- **PROVIDED DATA**
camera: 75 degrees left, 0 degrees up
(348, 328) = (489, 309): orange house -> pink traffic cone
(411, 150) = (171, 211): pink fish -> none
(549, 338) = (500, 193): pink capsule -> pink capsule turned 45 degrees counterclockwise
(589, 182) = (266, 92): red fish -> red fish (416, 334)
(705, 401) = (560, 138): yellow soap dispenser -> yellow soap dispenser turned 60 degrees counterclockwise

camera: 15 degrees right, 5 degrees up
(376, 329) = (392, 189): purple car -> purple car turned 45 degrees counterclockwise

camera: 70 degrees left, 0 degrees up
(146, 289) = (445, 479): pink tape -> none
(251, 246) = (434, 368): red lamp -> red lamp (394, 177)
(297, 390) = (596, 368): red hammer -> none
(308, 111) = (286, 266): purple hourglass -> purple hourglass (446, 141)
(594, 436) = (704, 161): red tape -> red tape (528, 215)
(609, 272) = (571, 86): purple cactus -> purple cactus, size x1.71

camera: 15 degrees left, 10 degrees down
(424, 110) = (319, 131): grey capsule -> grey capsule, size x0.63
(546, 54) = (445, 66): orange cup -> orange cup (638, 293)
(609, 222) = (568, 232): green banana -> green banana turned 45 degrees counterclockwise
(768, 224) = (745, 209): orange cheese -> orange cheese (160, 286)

- **WORK REQUIRED**
Every line from the one containing "(251, 246) = (434, 368): red" through the final line of the data above is to be restated word for word, and nothing more.

- **RESULT OF THE EXERCISE**
(251, 246) = (434, 368): red lamp -> red lamp (394, 177)
(297, 390) = (596, 368): red hammer -> none
(308, 111) = (286, 266): purple hourglass -> purple hourglass (446, 141)
(594, 436) = (704, 161): red tape -> red tape (528, 215)
(609, 272) = (571, 86): purple cactus -> purple cactus, size x1.71

camera: 15 degrees left, 10 degrees down
(424, 110) = (319, 131): grey capsule -> grey capsule, size x0.63
(546, 54) = (445, 66): orange cup -> orange cup (638, 293)
(609, 222) = (568, 232): green banana -> green banana turned 45 degrees counterclockwise
(768, 224) = (745, 209): orange cheese -> orange cheese (160, 286)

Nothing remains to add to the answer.